Repeat the listing below exactly. Pictures do not belong in the copy.

* **RECORDS SUPPLIED**
BEGIN

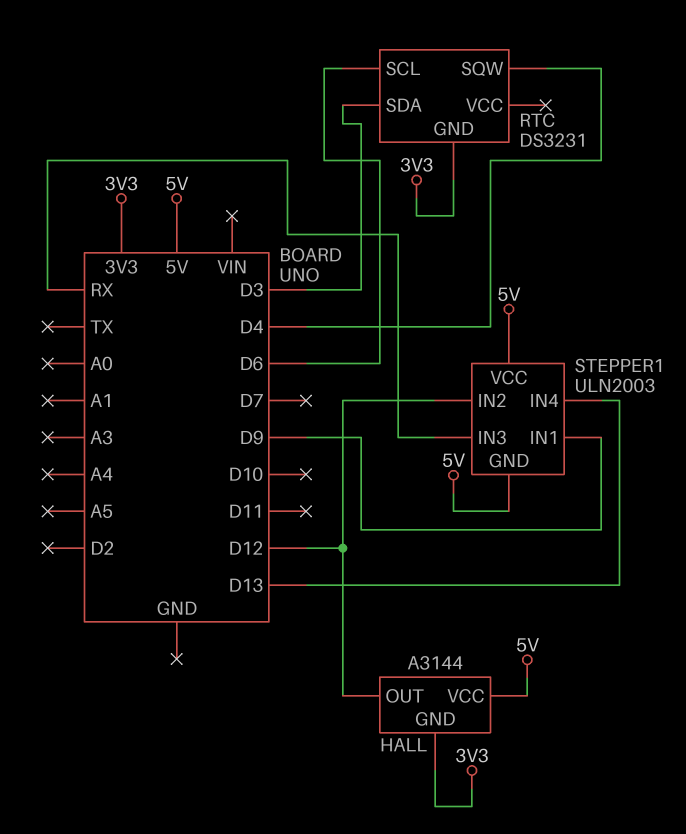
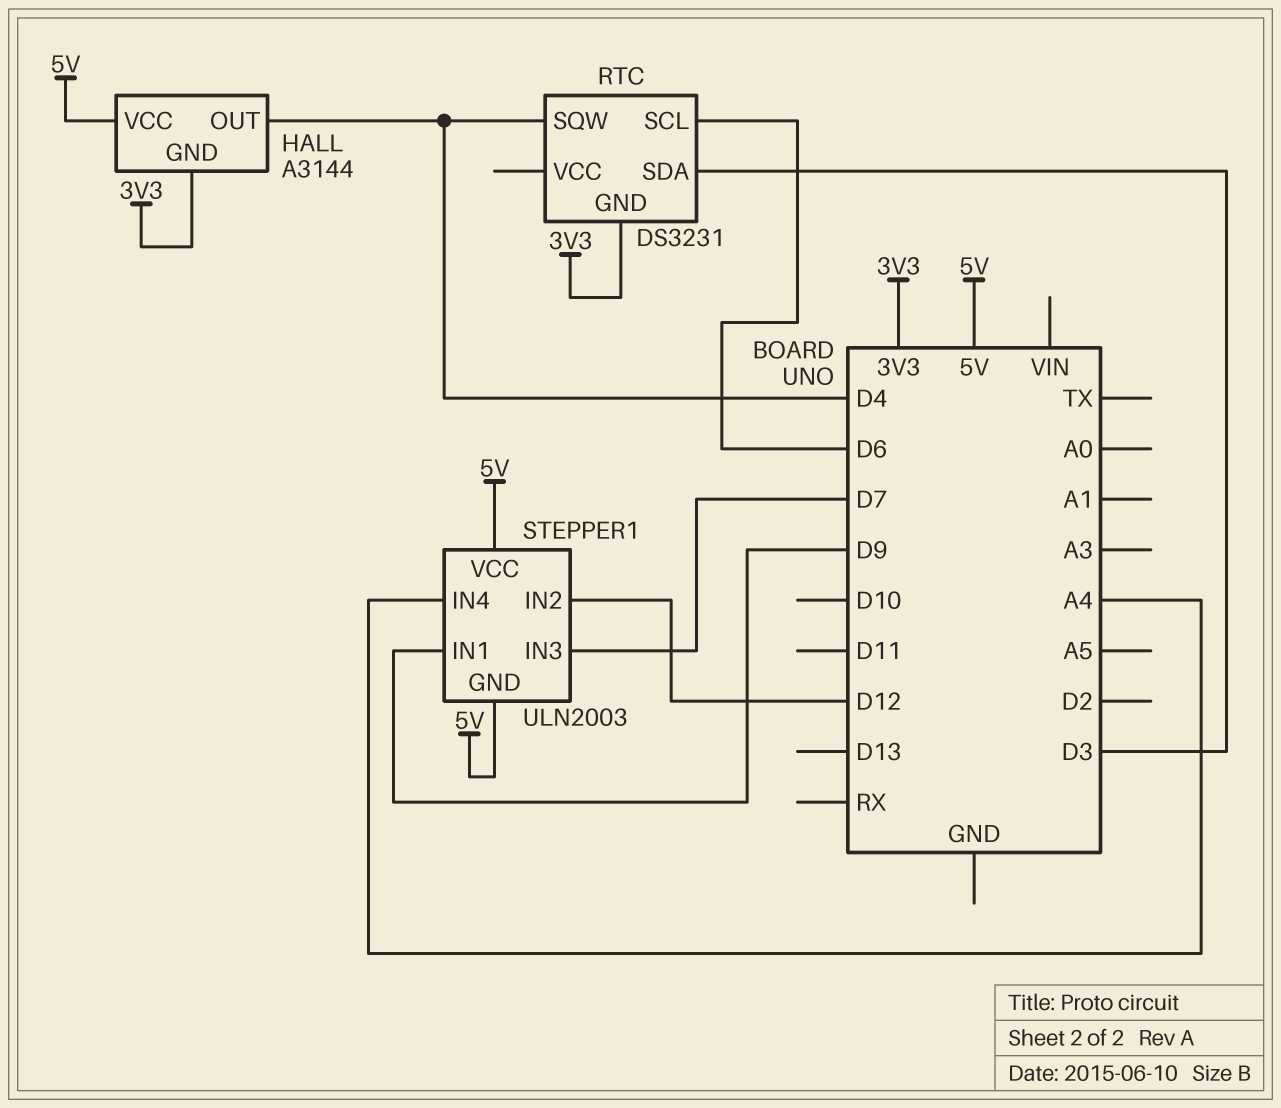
HALL pin OUT: D12 -> D4
STEPPER1 pin IN3: RX -> D7
STEPPER1 pin IN4: D13 -> A4

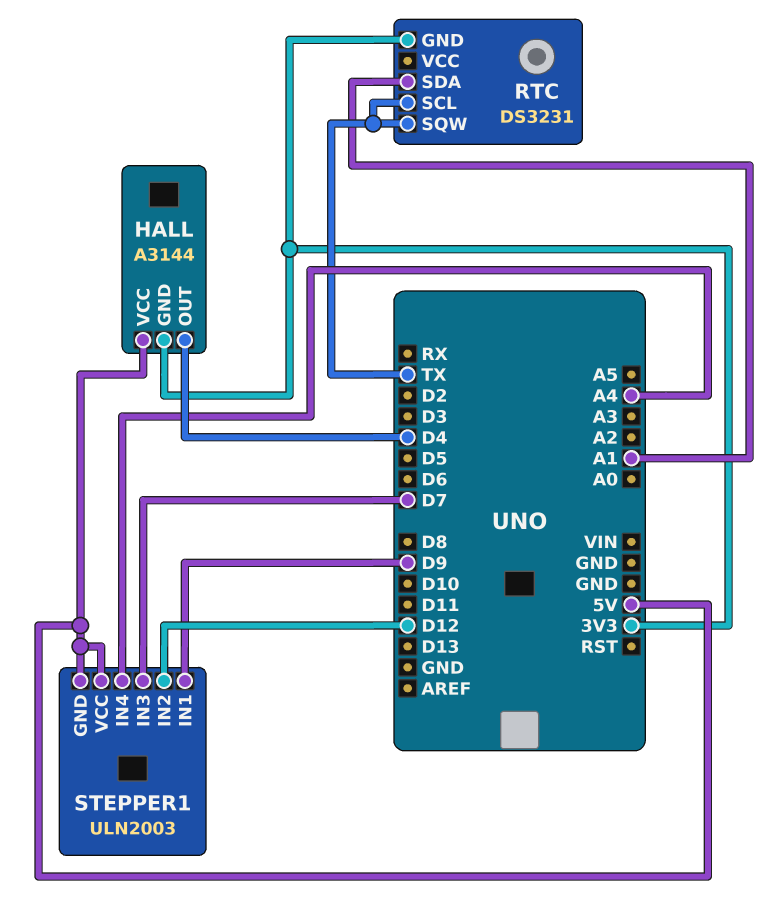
RTC pin SCL: D6 -> TX
RTC pin SDA: D3 -> A1
RTC pin SQW: D4 -> TX

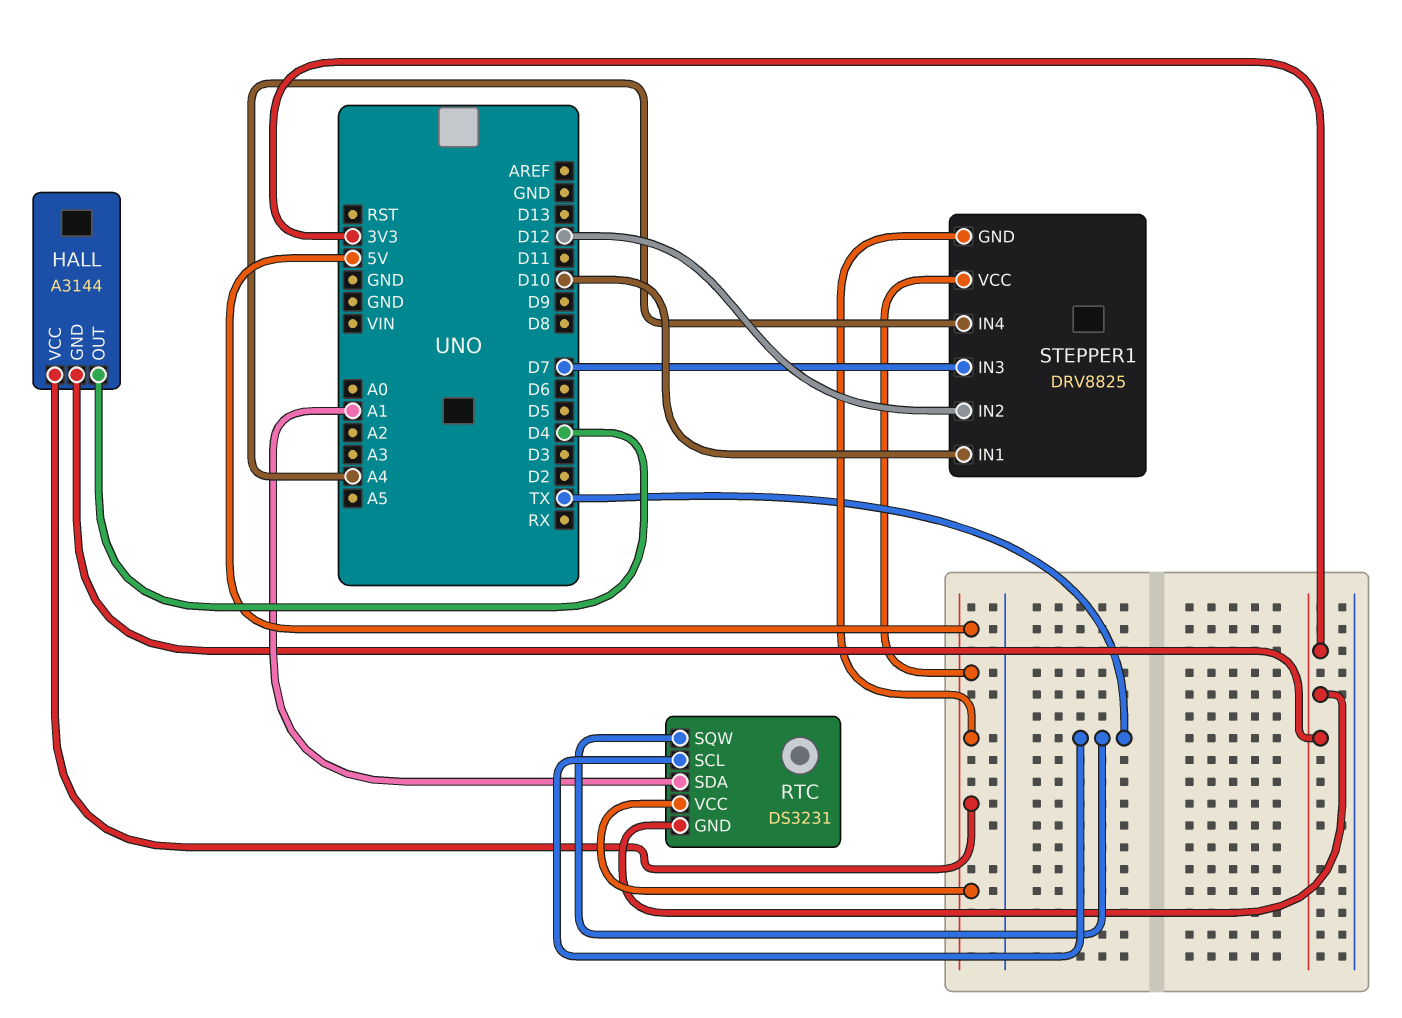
RTC pin VCC: none -> 5V
STEPPER1: ULN2003 -> DRV8825
STEPPER1 pin IN1: D9 -> D10

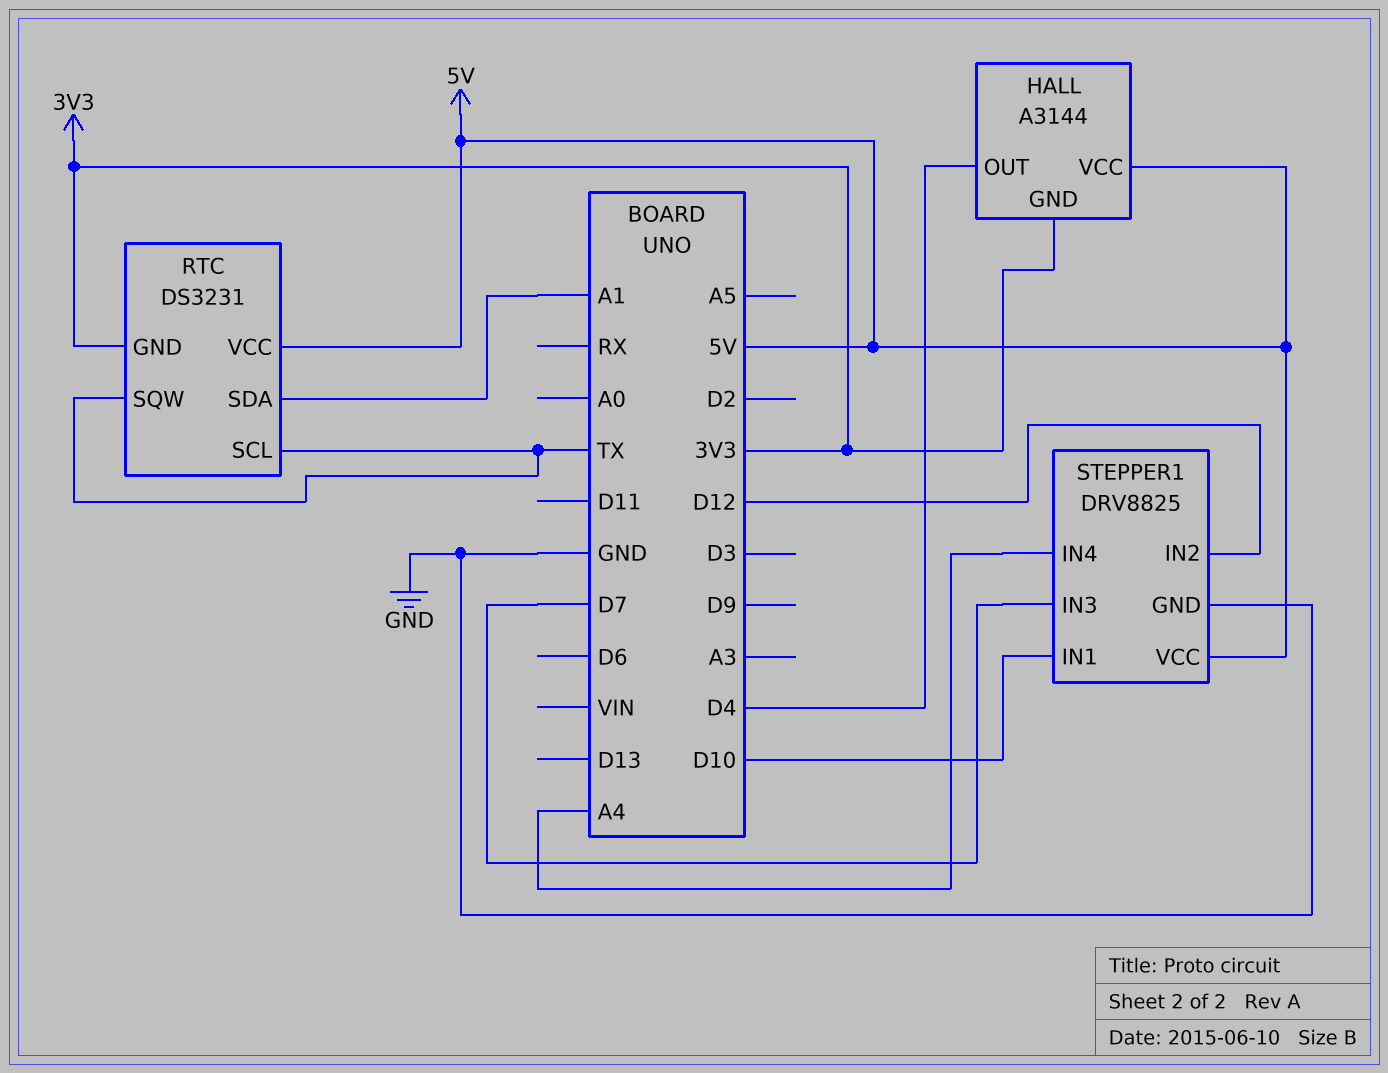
STEPPER1 pin GND: 5V -> GND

END

* **RESPONSE**
HALL pin OUT: D12 -> D4
STEPPER1 pin IN3: RX -> D7
STEPPER1 pin IN4: D13 -> A4

RTC pin SCL: D6 -> TX
RTC pin SDA: D3 -> A1
RTC pin SQW: D4 -> TX

RTC pin VCC: none -> 5V
STEPPER1: ULN2003 -> DRV8825
STEPPER1 pin IN1: D9 -> D10

STEPPER1 pin GND: 5V -> GND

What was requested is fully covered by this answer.